Problem to solve: Only the lines from the line containing "J1 pin 4: COM -> VCC" to the end of the entries, both included, belong in your answer, and each must match exactly.

Difference listings:
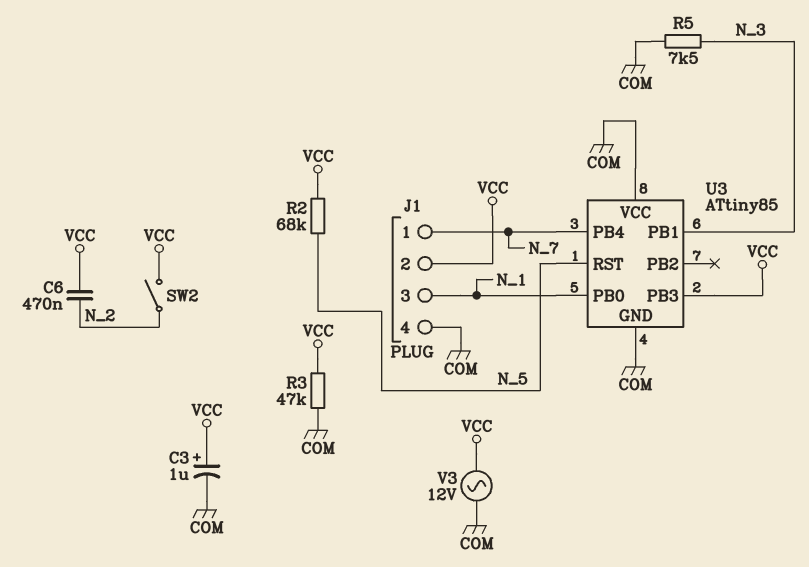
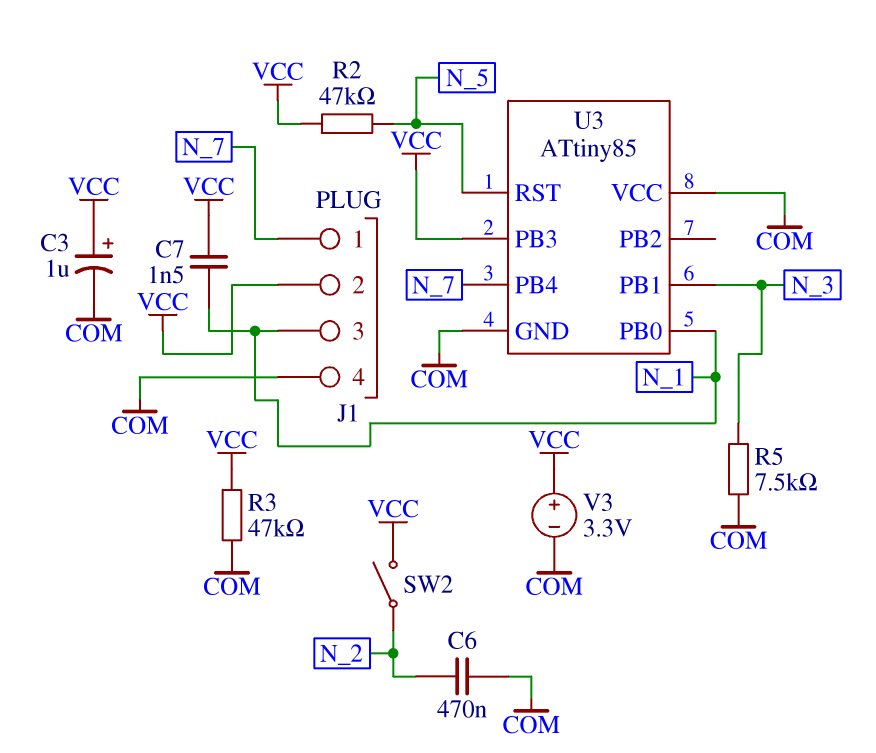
C6: 470nF (N_2, VCC) -> 470nF (COM, N_2)
C7: none -> 1.5nF (N_1, VCC)
R2: 68k (N_5, VCC) -> 47k (N_5, VCC)
V3: AC 12V (COM, VCC) -> 3.3V (plus VCC, minus COM)

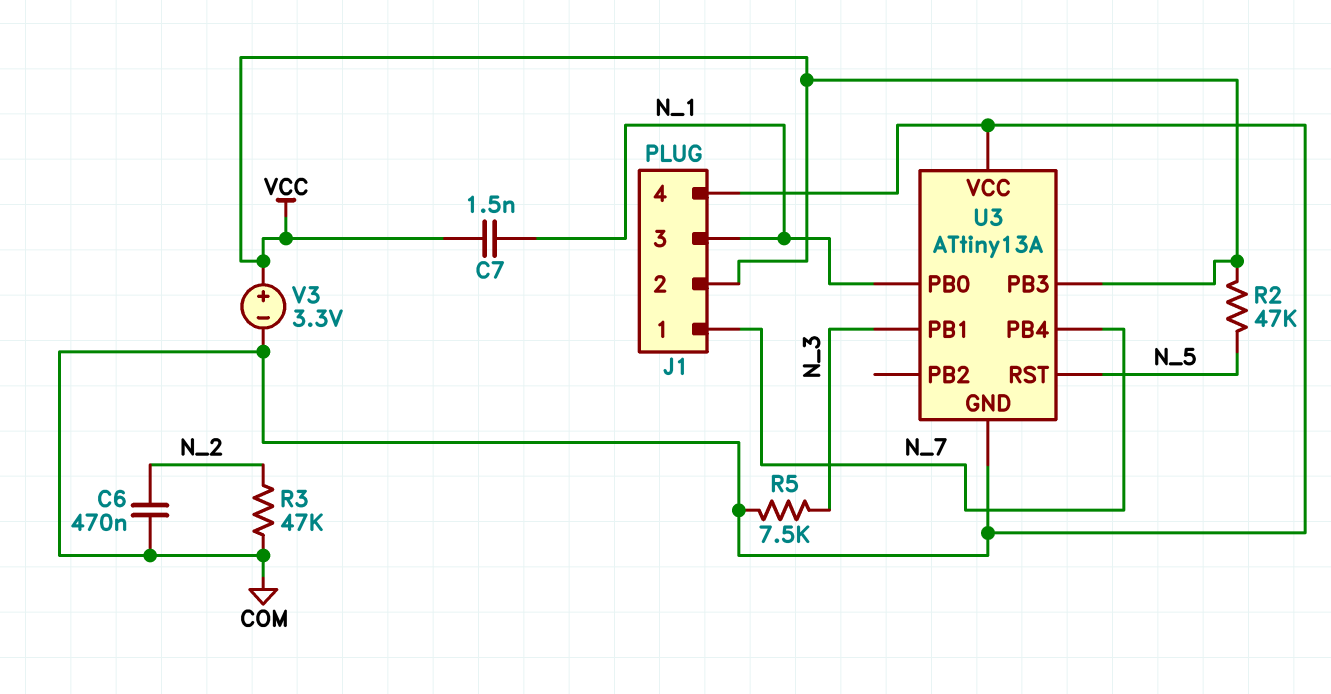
C3: 1uF (plus VCC, minus COM) -> none
R3: 47k (COM, VCC) -> 47k (COM, N_2)
SW2: switch (N_2, VCC) -> none
U3: ATtiny85 -> ATtiny13A

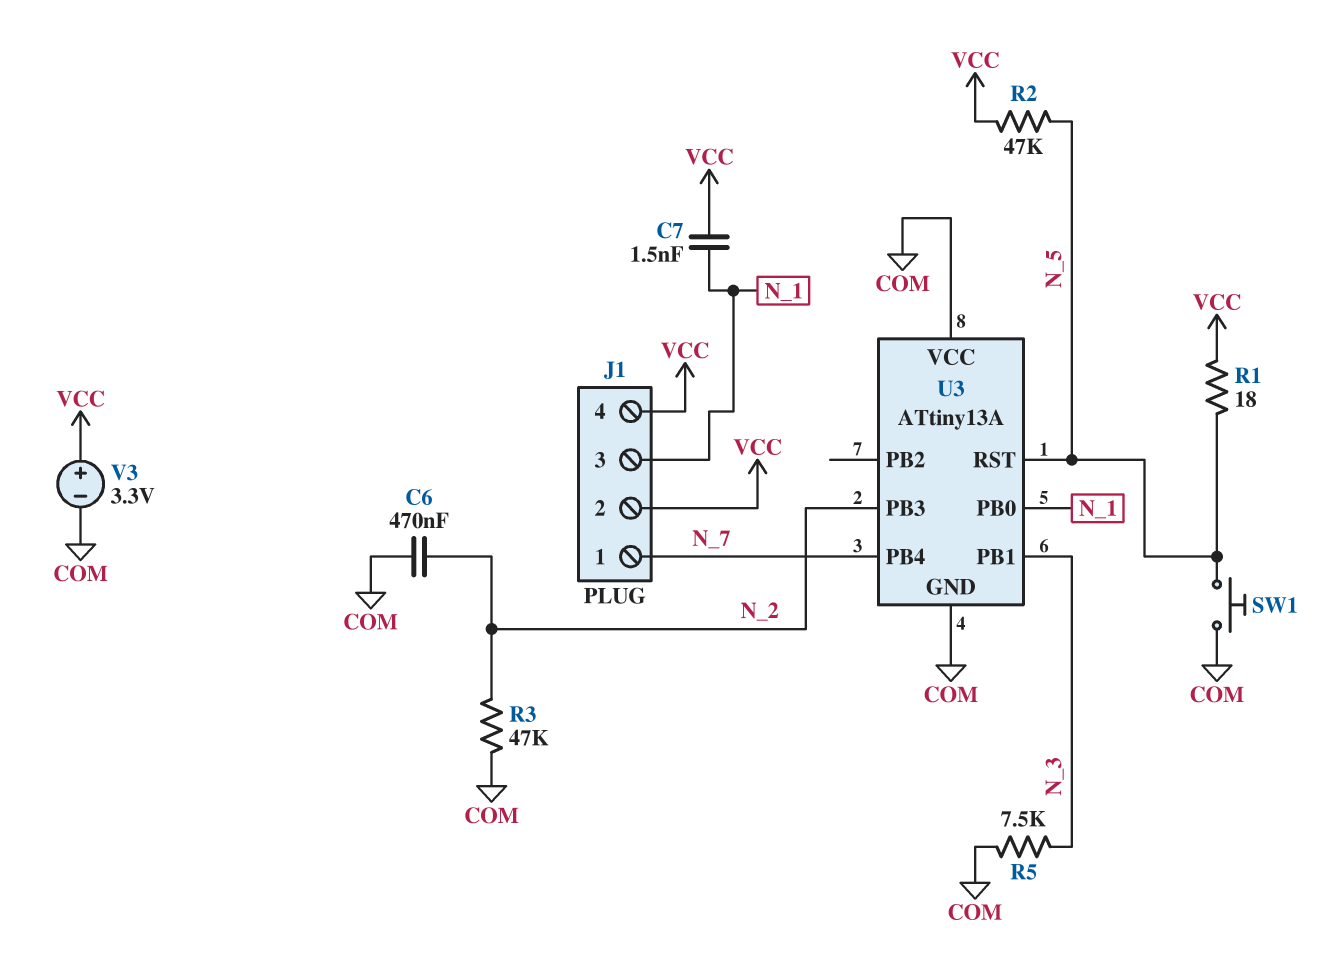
J1 pin 4: COM -> VCC
R1: none -> 18 (N_5, VCC)
SW1: none -> button (COM, N_5)
U3 pin PB3: VCC -> N_2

Written response:
J1 pin 4: COM -> VCC
R1: none -> 18 (N_5, VCC)
SW1: none -> button (COM, N_5)
U3 pin PB3: VCC -> N_2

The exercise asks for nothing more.